## start

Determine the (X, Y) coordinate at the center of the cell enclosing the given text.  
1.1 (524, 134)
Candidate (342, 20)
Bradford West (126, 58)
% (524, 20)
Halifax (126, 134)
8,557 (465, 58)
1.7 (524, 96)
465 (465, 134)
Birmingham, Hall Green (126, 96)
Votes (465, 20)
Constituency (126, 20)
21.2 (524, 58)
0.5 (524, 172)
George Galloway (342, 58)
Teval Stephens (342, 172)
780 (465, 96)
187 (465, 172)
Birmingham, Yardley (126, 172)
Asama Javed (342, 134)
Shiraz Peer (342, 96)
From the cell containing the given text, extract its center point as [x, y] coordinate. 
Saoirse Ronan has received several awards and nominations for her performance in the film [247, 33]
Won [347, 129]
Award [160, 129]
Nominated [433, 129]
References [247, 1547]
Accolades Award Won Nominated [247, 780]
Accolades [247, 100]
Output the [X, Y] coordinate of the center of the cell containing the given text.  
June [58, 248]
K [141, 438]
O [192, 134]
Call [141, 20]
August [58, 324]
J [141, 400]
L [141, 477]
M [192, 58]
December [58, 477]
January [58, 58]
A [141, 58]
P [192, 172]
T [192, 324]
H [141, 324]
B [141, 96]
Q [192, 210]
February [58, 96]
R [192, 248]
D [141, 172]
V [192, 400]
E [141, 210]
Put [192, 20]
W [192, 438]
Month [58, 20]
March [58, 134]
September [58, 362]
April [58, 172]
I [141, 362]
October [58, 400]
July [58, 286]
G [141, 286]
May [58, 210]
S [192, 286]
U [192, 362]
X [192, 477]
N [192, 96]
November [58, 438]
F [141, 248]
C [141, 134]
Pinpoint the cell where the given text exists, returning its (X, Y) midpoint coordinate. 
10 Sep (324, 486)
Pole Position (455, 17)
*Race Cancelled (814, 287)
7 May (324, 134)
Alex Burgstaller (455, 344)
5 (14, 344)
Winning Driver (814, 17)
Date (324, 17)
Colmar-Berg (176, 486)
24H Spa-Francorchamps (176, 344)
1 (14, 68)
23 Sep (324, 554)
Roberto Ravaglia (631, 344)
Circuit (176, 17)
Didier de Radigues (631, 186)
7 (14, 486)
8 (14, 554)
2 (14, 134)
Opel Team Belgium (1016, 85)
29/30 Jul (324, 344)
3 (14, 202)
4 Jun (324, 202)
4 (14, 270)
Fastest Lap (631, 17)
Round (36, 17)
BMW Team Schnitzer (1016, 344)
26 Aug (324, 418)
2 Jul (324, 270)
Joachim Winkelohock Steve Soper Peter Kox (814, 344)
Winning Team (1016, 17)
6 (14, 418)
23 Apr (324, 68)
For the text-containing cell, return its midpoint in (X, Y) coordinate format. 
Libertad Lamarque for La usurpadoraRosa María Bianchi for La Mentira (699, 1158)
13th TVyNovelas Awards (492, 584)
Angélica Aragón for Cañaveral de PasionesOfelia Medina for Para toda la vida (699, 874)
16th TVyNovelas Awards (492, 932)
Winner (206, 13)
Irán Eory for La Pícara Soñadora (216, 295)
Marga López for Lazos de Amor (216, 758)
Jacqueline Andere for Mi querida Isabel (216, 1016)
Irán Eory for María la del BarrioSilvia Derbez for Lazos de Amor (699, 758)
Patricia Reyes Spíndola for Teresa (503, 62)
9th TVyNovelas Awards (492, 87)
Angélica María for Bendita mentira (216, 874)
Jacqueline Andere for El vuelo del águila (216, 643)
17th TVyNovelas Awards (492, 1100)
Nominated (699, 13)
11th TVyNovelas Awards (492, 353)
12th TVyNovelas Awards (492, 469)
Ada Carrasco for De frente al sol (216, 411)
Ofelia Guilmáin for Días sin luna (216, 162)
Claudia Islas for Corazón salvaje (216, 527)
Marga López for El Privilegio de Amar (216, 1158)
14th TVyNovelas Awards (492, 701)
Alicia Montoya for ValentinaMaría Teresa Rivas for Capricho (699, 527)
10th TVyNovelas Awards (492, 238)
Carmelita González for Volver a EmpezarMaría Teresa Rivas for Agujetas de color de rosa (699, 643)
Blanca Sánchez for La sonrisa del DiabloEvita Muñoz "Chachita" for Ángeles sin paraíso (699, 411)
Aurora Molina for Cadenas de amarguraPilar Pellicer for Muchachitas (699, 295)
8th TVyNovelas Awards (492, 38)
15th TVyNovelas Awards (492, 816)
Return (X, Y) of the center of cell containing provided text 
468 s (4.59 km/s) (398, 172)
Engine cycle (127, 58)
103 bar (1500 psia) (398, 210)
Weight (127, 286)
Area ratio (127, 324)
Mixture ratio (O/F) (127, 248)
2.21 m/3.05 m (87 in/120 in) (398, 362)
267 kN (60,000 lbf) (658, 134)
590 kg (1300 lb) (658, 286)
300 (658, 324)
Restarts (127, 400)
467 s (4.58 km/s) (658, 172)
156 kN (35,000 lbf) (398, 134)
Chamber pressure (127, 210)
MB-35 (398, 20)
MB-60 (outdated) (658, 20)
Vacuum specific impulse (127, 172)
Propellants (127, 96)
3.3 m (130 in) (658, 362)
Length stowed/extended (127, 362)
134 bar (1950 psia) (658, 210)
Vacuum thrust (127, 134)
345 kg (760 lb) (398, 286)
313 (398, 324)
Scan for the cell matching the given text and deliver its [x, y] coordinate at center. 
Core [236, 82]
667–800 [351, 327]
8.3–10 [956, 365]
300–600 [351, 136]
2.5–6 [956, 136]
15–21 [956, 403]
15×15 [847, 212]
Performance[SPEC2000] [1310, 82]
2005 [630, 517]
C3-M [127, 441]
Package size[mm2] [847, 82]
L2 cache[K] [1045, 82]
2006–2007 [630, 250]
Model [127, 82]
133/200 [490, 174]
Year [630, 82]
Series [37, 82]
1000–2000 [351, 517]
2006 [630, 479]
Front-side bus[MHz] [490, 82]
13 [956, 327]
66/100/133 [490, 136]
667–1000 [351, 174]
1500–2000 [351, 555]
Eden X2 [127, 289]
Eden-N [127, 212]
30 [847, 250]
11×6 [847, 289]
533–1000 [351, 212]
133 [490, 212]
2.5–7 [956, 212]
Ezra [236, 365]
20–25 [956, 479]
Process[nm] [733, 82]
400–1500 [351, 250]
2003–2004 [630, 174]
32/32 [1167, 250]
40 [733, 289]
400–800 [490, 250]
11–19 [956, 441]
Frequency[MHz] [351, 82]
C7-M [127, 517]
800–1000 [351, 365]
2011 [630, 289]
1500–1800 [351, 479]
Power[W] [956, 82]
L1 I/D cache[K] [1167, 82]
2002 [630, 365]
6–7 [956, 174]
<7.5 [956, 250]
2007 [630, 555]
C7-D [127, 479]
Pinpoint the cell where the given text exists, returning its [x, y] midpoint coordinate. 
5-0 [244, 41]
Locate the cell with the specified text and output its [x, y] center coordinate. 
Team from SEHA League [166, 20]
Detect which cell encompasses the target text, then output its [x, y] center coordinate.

## end

• **Exercise goal**
Please rewrite every row above, swapping each "Birmingham" for "Manchester" and leaving everything else unchanged.

• **Exercise result**
Determine the (X, Y) coordinate at the center of the cell enclosing the given text.  
1.1 (524, 134)
Candidate (342, 20)
Bradford West (126, 58)
% (524, 20)
Halifax (126, 134)
8,557 (465, 58)
1.7 (524, 96)
465 (465, 134)
Manchester, Hall Green (126, 96)
Votes (465, 20)
Constituency (126, 20)
21.2 (524, 58)
0.5 (524, 172)
George Galloway (342, 58)
Teval Stephens (342, 172)
780 (465, 96)
187 (465, 172)
Manchester, Yardley (126, 172)
Asama Javed (342, 134)
Shiraz Peer (342, 96)
From the cell containing the given text, extract its center point as [x, y] coordinate. 
Saoirse Ronan has received several awards and nominations for her performance in the film [247, 33]
Won [347, 129]
Award [160, 129]
Nominated [433, 129]
References [247, 1547]
Accolades Award Won Nominated [247, 780]
Accolades [247, 100]
Output the [X, Y] coordinate of the center of the cell containing the given text.  
June [58, 248]
K [141, 438]
O [192, 134]
Call [141, 20]
August [58, 324]
J [141, 400]
L [141, 477]
M [192, 58]
December [58, 477]
January [58, 58]
A [141, 58]
P [192, 172]
T [192, 324]
H [141, 324]
B [141, 96]
Q [192, 210]
February [58, 96]
R [192, 248]
D [141, 172]
V [192, 400]
E [141, 210]
Put [192, 20]
W [192, 438]
Month [58, 20]
March [58, 134]
September [58, 362]
April [58, 172]
I [141, 362]
October [58, 400]
July [58, 286]
G [141, 286]
May [58, 210]
S [192, 286]
U [192, 362]
X [192, 477]
N [192, 96]
November [58, 438]
F [141, 248]
C [141, 134]
Pinpoint the cell where the given text exists, returning its (X, Y) midpoint coordinate. 
10 Sep (324, 486)
Pole Position (455, 17)
*Race Cancelled (814, 287)
7 May (324, 134)
Alex Burgstaller (455, 344)
5 (14, 344)
Winning Driver (814, 17)
Date (324, 17)
Colmar-Berg (176, 486)
24H Spa-Francorchamps (176, 344)
1 (14, 68)
23 Sep (324, 554)
Roberto Ravaglia (631, 344)
Circuit (176, 17)
Didier de Radigues (631, 186)
7 (14, 486)
8 (14, 554)
2 (14, 134)
Opel Team Belgium (1016, 85)
29/30 Jul (324, 344)
3 (14, 202)
4 Jun (324, 202)
4 (14, 270)
Fastest Lap (631, 17)
Round (36, 17)
BMW Team Schnitzer (1016, 344)
26 Aug (324, 418)
2 Jul (324, 270)
Joachim Winkelohock Steve Soper Peter Kox (814, 344)
Winning Team (1016, 17)
6 (14, 418)
23 Apr (324, 68)
For the text-containing cell, return its midpoint in (X, Y) coordinate format. 
Libertad Lamarque for La usurpadoraRosa María Bianchi for La Mentira (699, 1158)
13th TVyNovelas Awards (492, 584)
Angélica Aragón for Cañaveral de PasionesOfelia Medina for Para toda la vida (699, 874)
16th TVyNovelas Awards (492, 932)
Winner (206, 13)
Irán Eory for La Pícara Soñadora (216, 295)
Marga López for Lazos de Amor (216, 758)
Jacqueline Andere for Mi querida Isabel (216, 1016)
Irán Eory for María la del BarrioSilvia Derbez for Lazos de Amor (699, 758)
Patricia Reyes Spíndola for Teresa (503, 62)
9th TVyNovelas Awards (492, 87)
Angélica María for Bendita mentira (216, 874)
Jacqueline Andere for El vuelo del águila (216, 643)
17th TVyNovelas Awards (492, 1100)
Nominated (699, 13)
11th TVyNovelas Awards (492, 353)
12th TVyNovelas Awards (492, 469)
Ada Carrasco for De frente al sol (216, 411)
Ofelia Guilmáin for Días sin luna (216, 162)
Claudia Islas for Corazón salvaje (216, 527)
Marga López for El Privilegio de Amar (216, 1158)
14th TVyNovelas Awards (492, 701)
Alicia Montoya for ValentinaMaría Teresa Rivas for Capricho (699, 527)
10th TVyNovelas Awards (492, 238)
Carmelita González for Volver a EmpezarMaría Teresa Rivas for Agujetas de color de rosa (699, 643)
Blanca Sánchez for La sonrisa del DiabloEvita Muñoz "Chachita" for Ángeles sin paraíso (699, 411)
Aurora Molina for Cadenas de amarguraPilar Pellicer for Muchachitas (699, 295)
8th TVyNovelas Awards (492, 38)
15th TVyNovelas Awards (492, 816)
Return (X, Y) of the center of cell containing provided text 
468 s (4.59 km/s) (398, 172)
Engine cycle (127, 58)
103 bar (1500 psia) (398, 210)
Weight (127, 286)
Area ratio (127, 324)
Mixture ratio (O/F) (127, 248)
2.21 m/3.05 m (87 in/120 in) (398, 362)
267 kN (60,000 lbf) (658, 134)
590 kg (1300 lb) (658, 286)
300 (658, 324)
Restarts (127, 400)
467 s (4.58 km/s) (658, 172)
156 kN (35,000 lbf) (398, 134)
Chamber pressure (127, 210)
MB-35 (398, 20)
MB-60 (outdated) (658, 20)
Vacuum specific impulse (127, 172)
Propellants (127, 96)
3.3 m (130 in) (658, 362)
Length stowed/extended (127, 362)
134 bar (1950 psia) (658, 210)
Vacuum thrust (127, 134)
345 kg (760 lb) (398, 286)
313 (398, 324)
Scan for the cell matching the given text and deliver its [x, y] coordinate at center. 
Core [236, 82]
667–800 [351, 327]
8.3–10 [956, 365]
300–600 [351, 136]
2.5–6 [956, 136]
15–21 [956, 403]
15×15 [847, 212]
Performance[SPEC2000] [1310, 82]
2005 [630, 517]
C3-M [127, 441]
Package size[mm2] [847, 82]
L2 cache[K] [1045, 82]
2006–2007 [630, 250]
Model [127, 82]
133/200 [490, 174]
Year [630, 82]
Series [37, 82]
1000–2000 [351, 517]
2006 [630, 479]
Front-side bus[MHz] [490, 82]
13 [956, 327]
66/100/133 [490, 136]
667–1000 [351, 174]
1500–2000 [351, 555]
Eden X2 [127, 289]
Eden-N [127, 212]
30 [847, 250]
11×6 [847, 289]
533–1000 [351, 212]
133 [490, 212]
2.5–7 [956, 212]
Ezra [236, 365]
20–25 [956, 479]
Process[nm] [733, 82]
400–1500 [351, 250]
2003–2004 [630, 174]
32/32 [1167, 250]
40 [733, 289]
400–800 [490, 250]
11–19 [956, 441]
Frequency[MHz] [351, 82]
C7-M [127, 517]
800–1000 [351, 365]
2011 [630, 289]
1500–1800 [351, 479]
Power[W] [956, 82]
L1 I/D cache[K] [1167, 82]
2002 [630, 365]
6–7 [956, 174]
<7.5 [956, 250]
2007 [630, 555]
C7-D [127, 479]
Pinpoint the cell where the given text exists, returning its [x, y] midpoint coordinate. 
5-0 [244, 41]
Locate the cell with the specified text and output its [x, y] center coordinate. 
Team from SEHA League [166, 20]
Detect which cell encompasses the target text, then output its [x, y] center coordinate.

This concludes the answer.